_The problem_
A verbatim copy of the listing is needed; pictures are to be left out.
—————
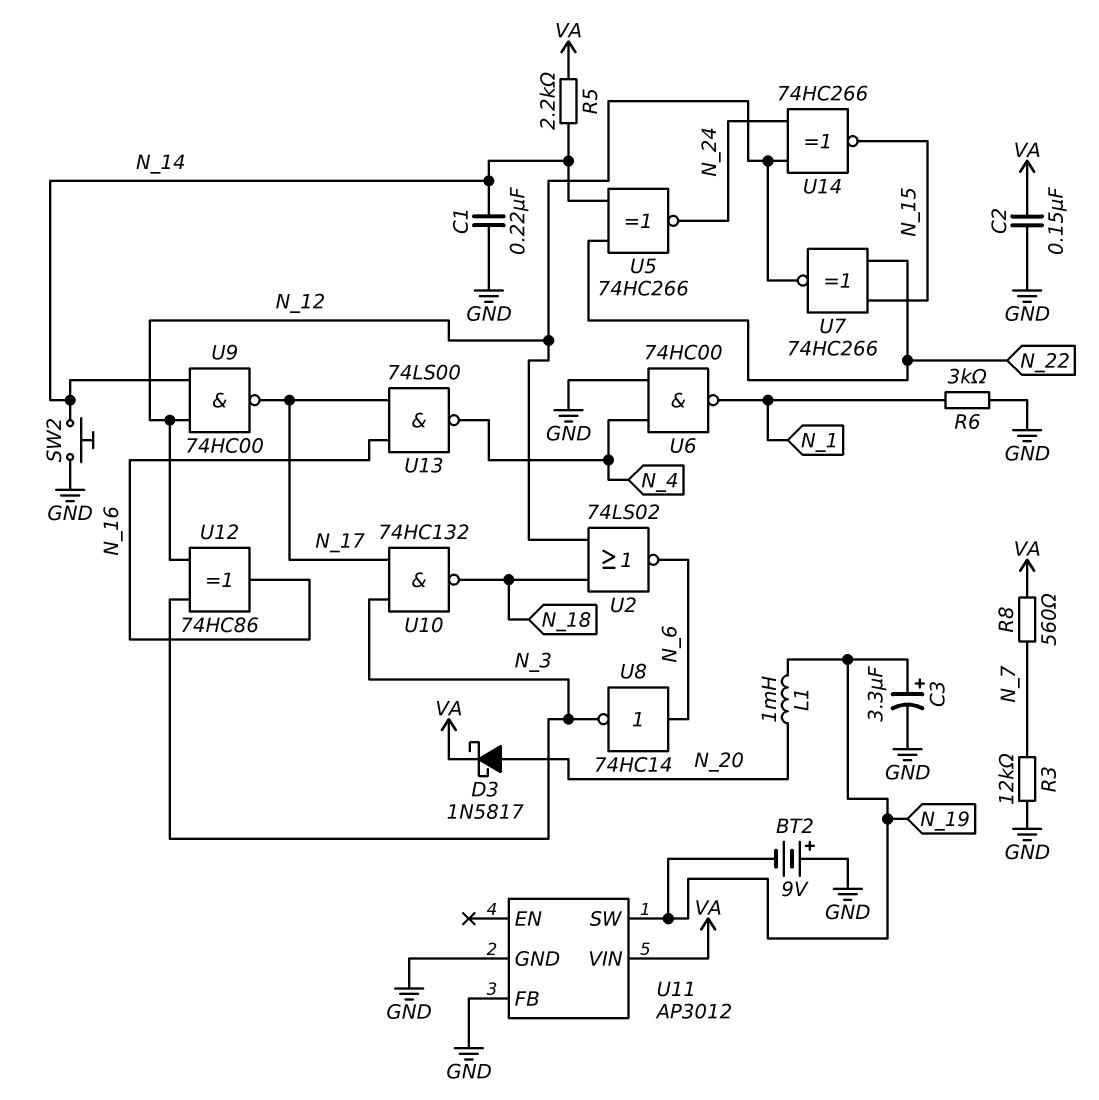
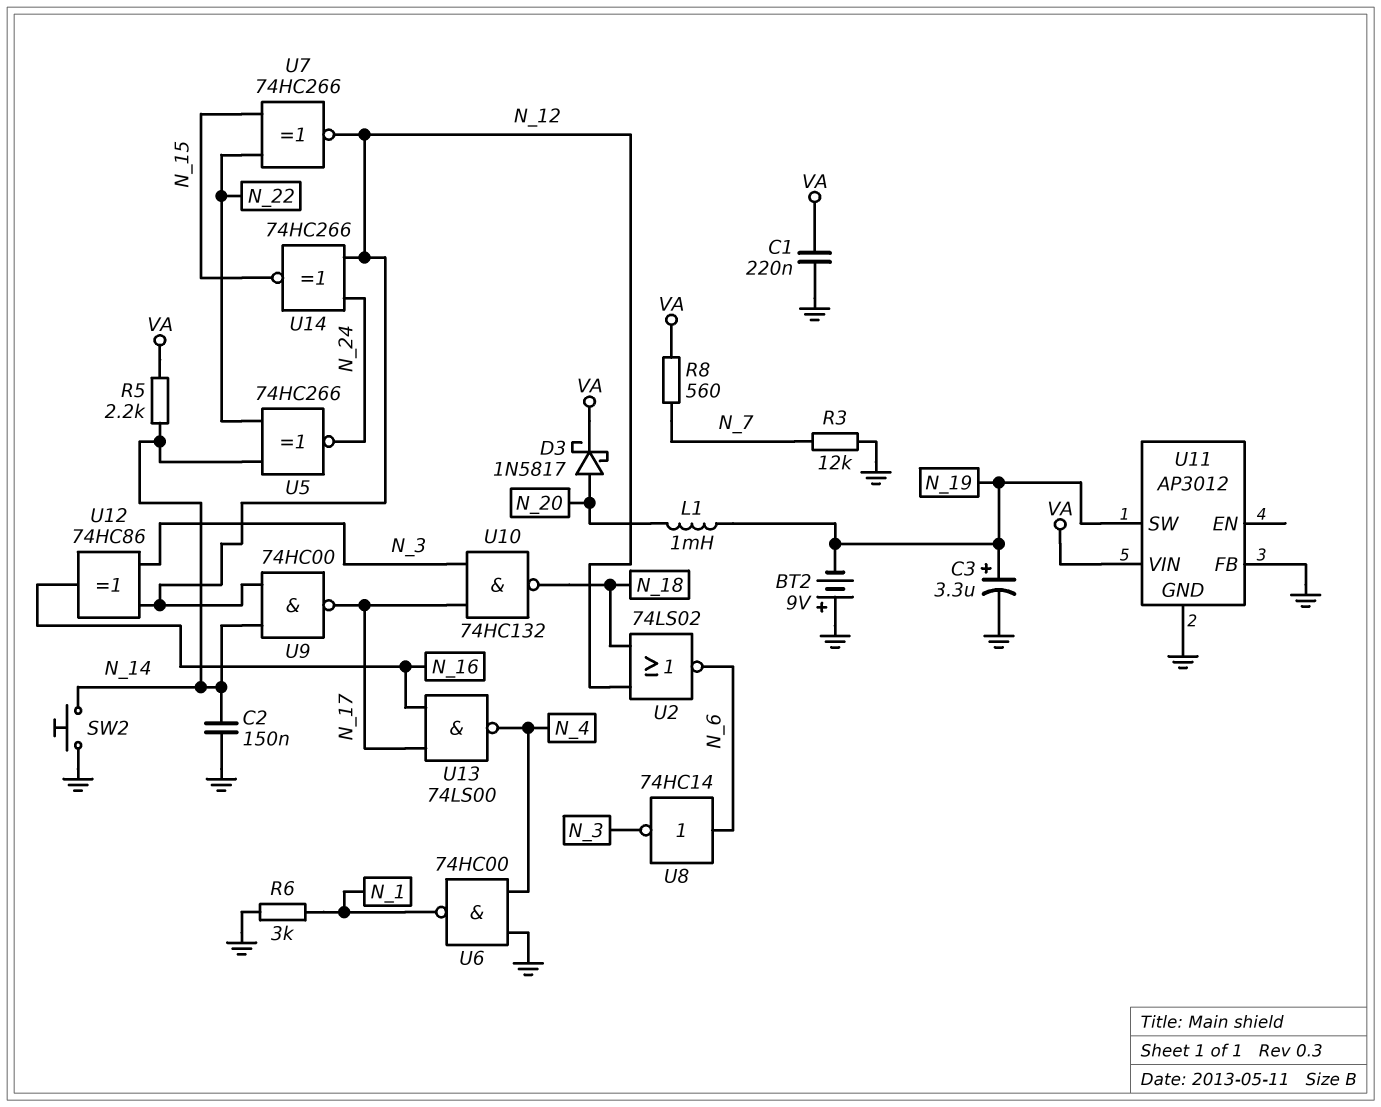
C1: 220nF (GND, N_14) -> 220nF (GND, VA)
C2: 150nF (GND, VA) -> 150nF (GND, N_14)

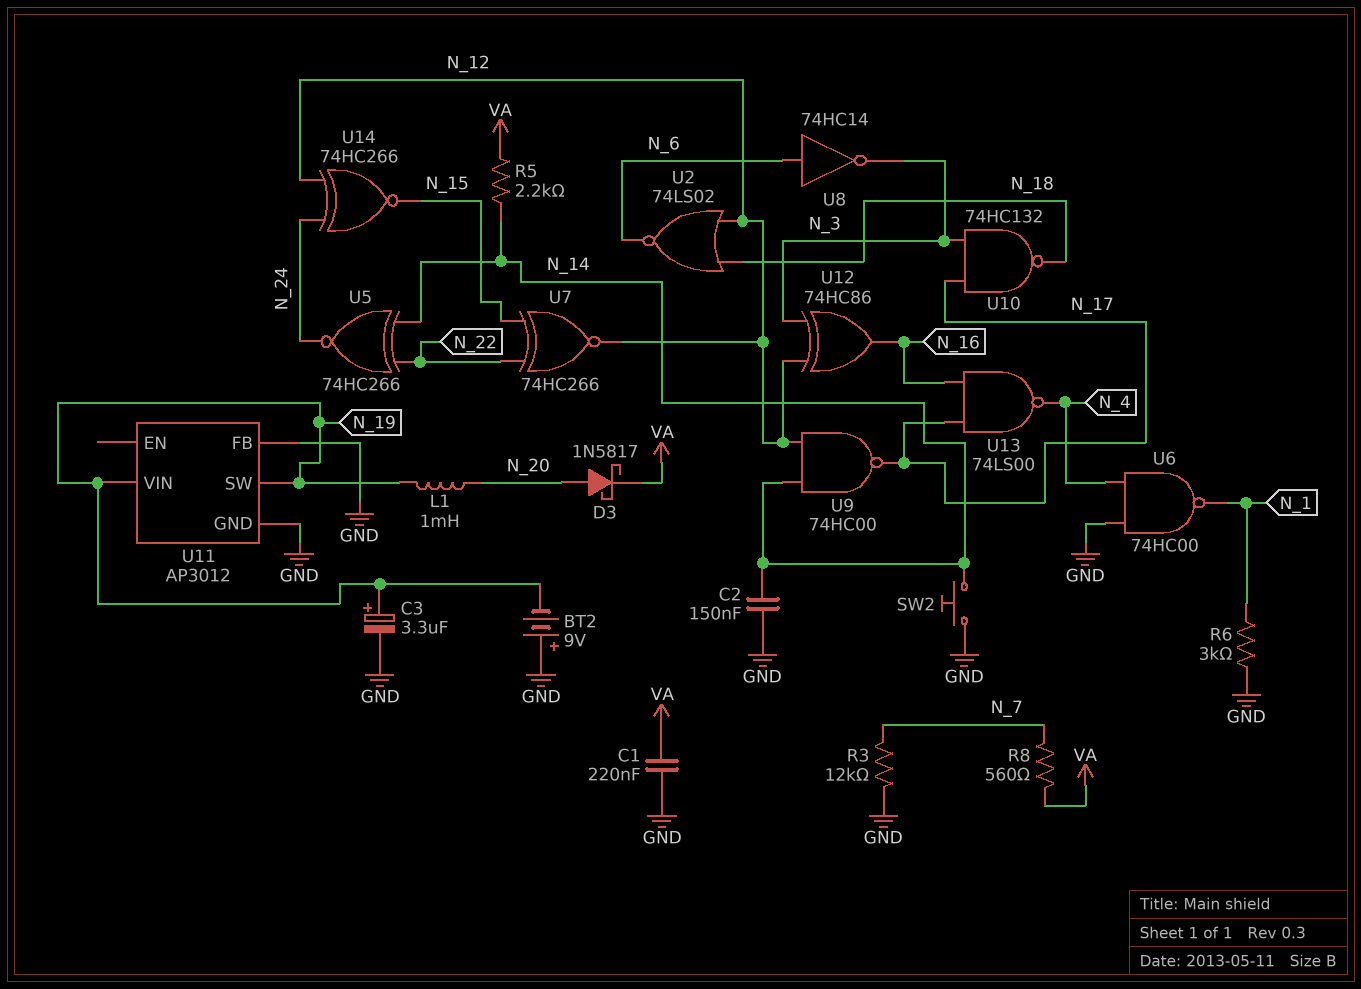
U11 pin VIN: VA -> N_19

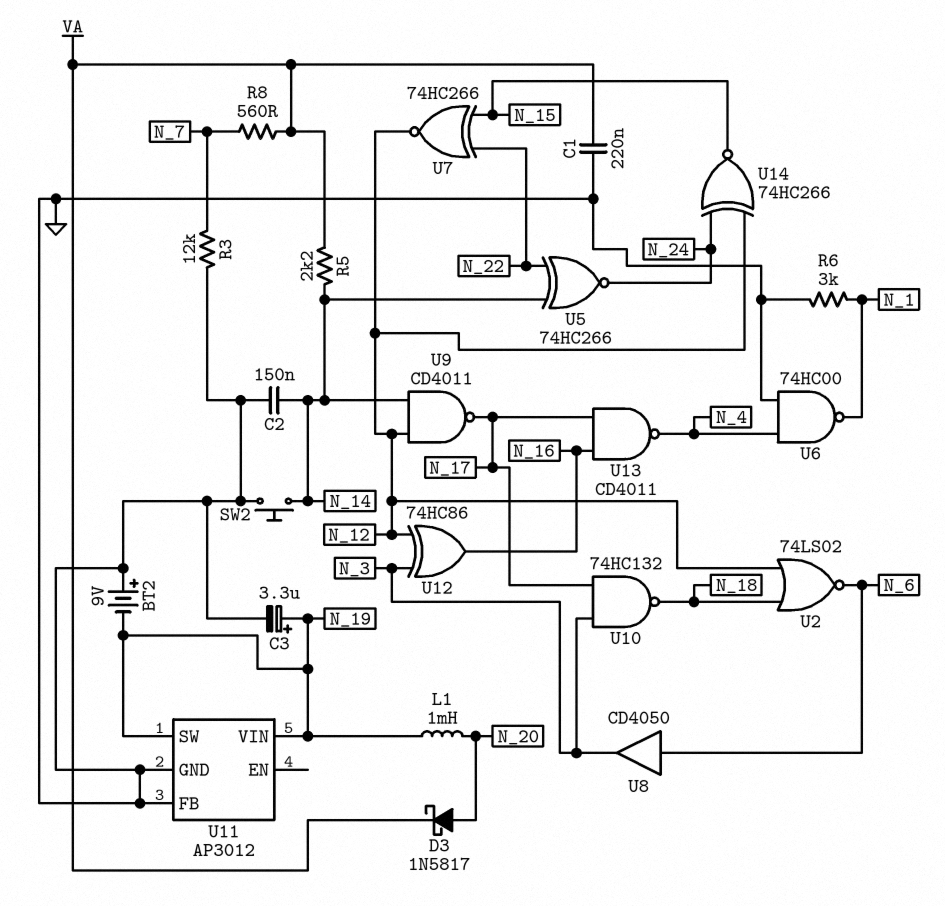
U8: NOT 74HC14 (in N_6, out N_3) -> buffer CD4050 (in N_6, out N_3)
U9: NAND 74HC00 (in N_12, in N_14, out N_17) -> NAND CD4011 (in N_12, in N_14, out N_17)
U13: NAND 74LS00 (in N_16, in N_17, out N_4) -> NAND CD4011 (in N_16, in N_17, out N_4)

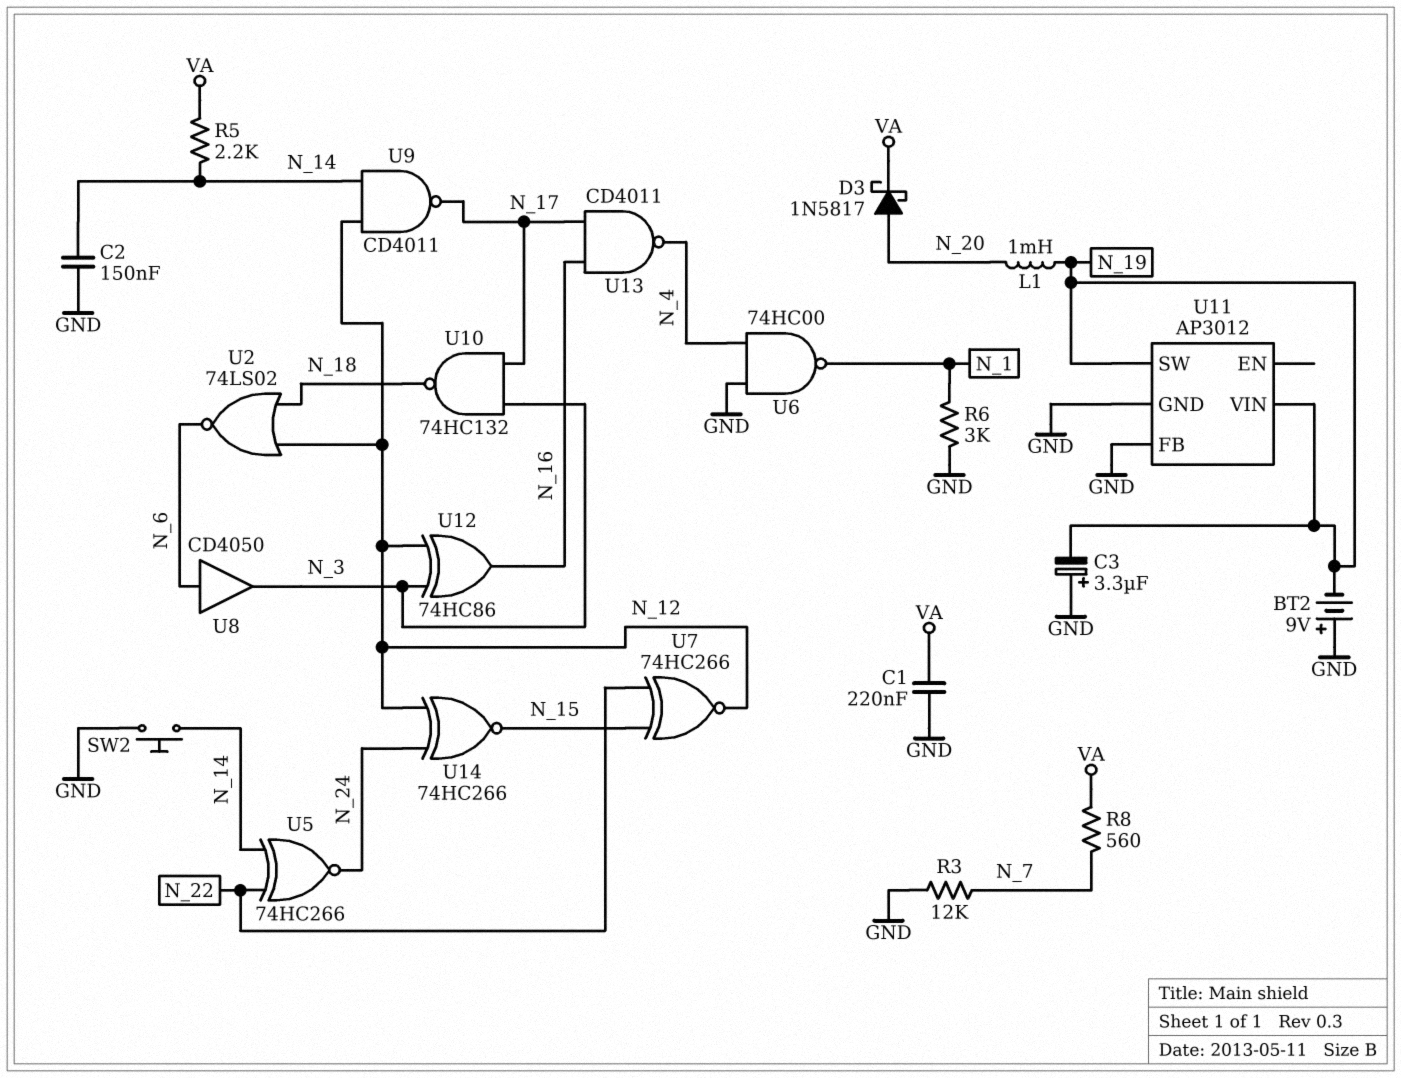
C3: 3.3uF (plus N_19, minus GND) -> 3.3uF (plus GND, minus N_19)

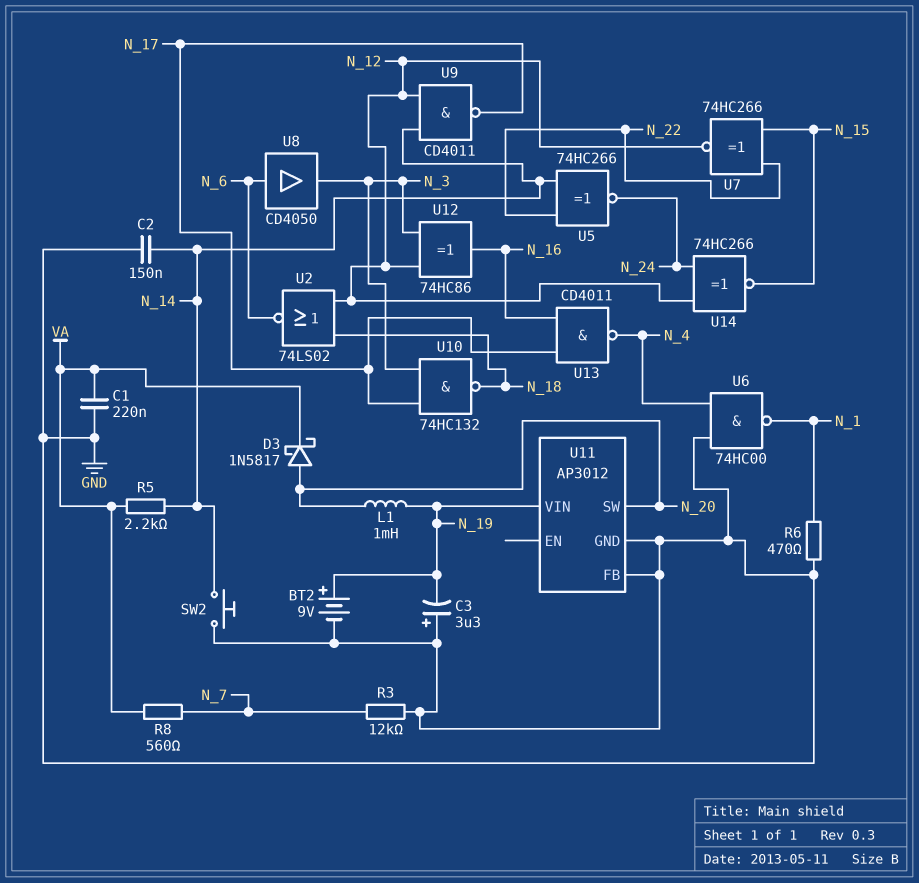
BT2: 9V (plus GND, minus N_19) -> 9V (plus N_19, minus GND)
R6: 3k (GND, N_1) -> 470 (GND, N_1)
U11 pin SW: N_19 -> N_20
—————
_Your response_
C1: 220nF (GND, N_14) -> 220nF (GND, VA)
C2: 150nF (GND, VA) -> 150nF (GND, N_14)

U11 pin VIN: VA -> N_19

U8: NOT 74HC14 (in N_6, out N_3) -> buffer CD4050 (in N_6, out N_3)
U9: NAND 74HC00 (in N_12, in N_14, out N_17) -> NAND CD4011 (in N_12, in N_14, out N_17)
U13: NAND 74LS00 (in N_16, in N_17, out N_4) -> NAND CD4011 (in N_16, in N_17, out N_4)

C3: 3.3uF (plus N_19, minus GND) -> 3.3uF (plus GND, minus N_19)

BT2: 9V (plus GND, minus N_19) -> 9V (plus N_19, minus GND)
R6: 3k (GND, N_1) -> 470 (GND, N_1)
U11 pin SW: N_19 -> N_20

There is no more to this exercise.